Aim of the exercise = Return each of the entries below precisely, with no pictures in the result.

Scene images with change listings:
= Beginning of Section =

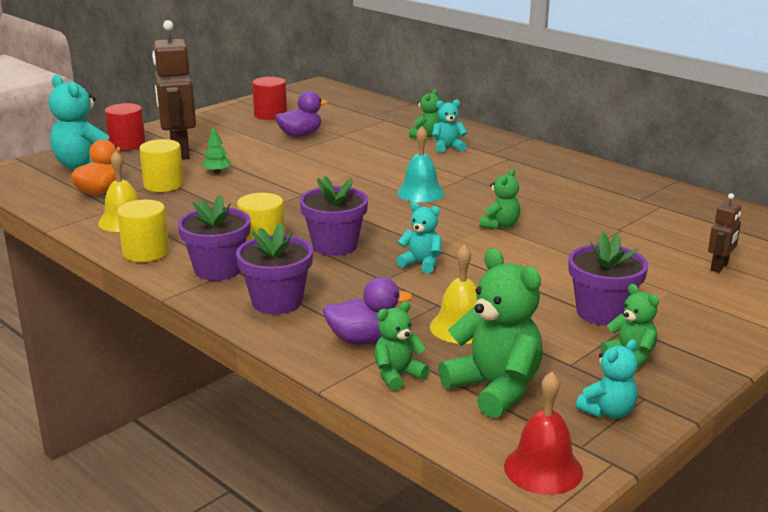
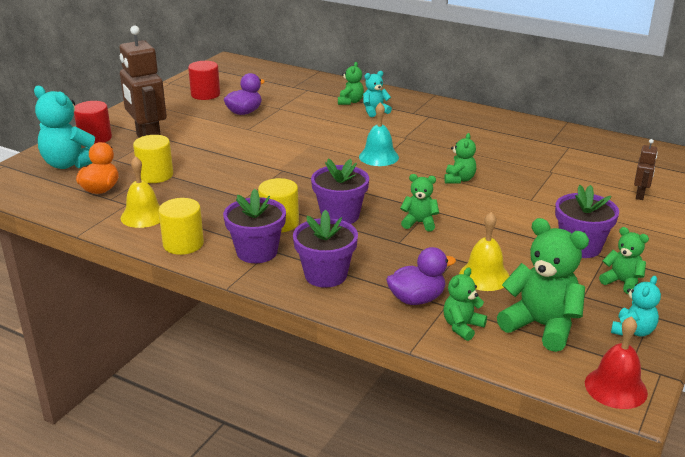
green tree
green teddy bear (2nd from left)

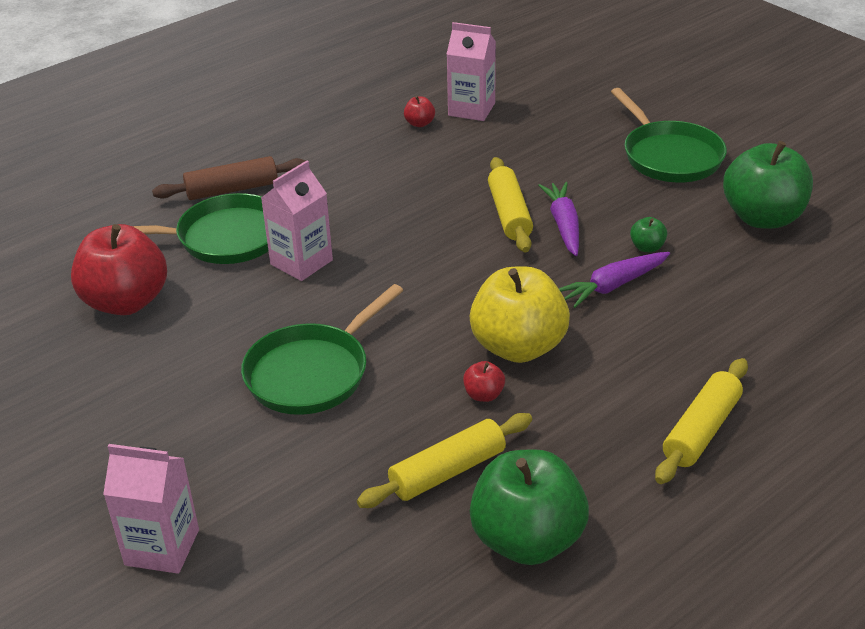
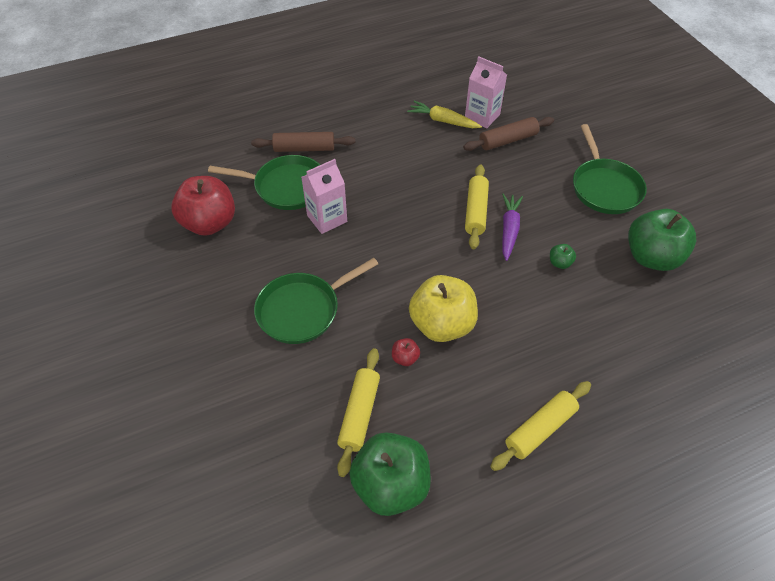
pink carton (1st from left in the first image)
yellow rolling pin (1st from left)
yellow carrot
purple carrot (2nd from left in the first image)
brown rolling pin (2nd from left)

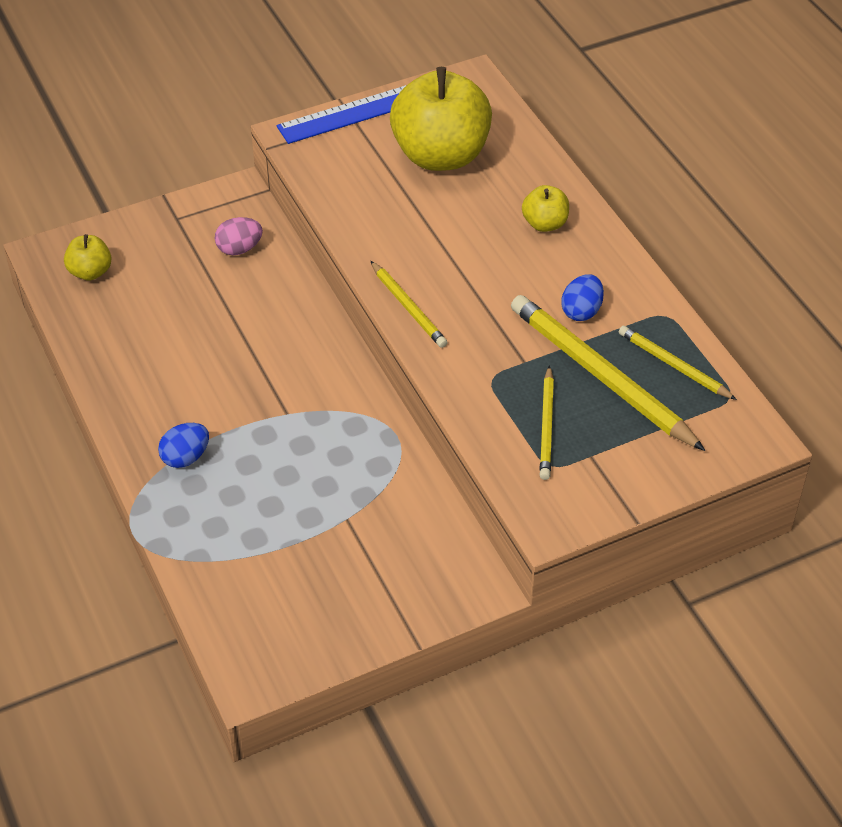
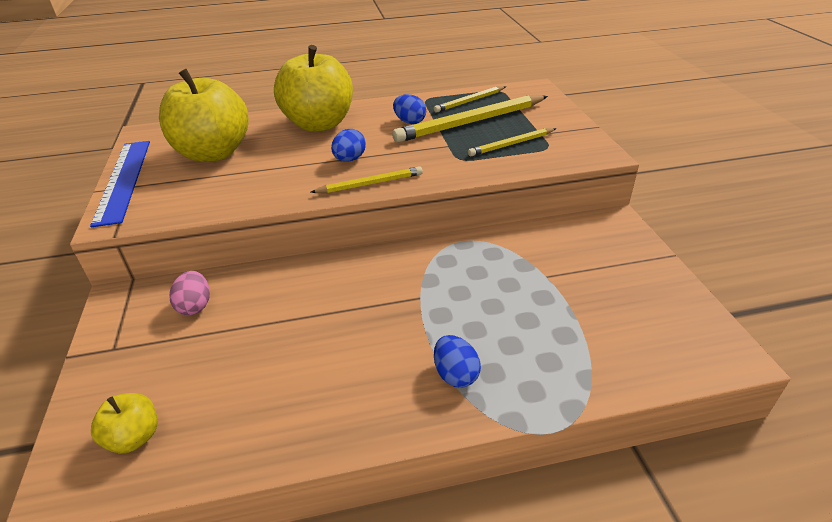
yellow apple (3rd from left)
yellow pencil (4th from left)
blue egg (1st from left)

= End of Section =

Response to this task =
green tree
green teddy bear (2nd from left)

pink carton (1st from left in the first image)
yellow rolling pin (1st from left)
yellow carrot
purple carrot (2nd from left in the first image)
brown rolling pin (2nd from left)

yellow apple (3rd from left)
yellow pencil (4th from left)
blue egg (1st from left)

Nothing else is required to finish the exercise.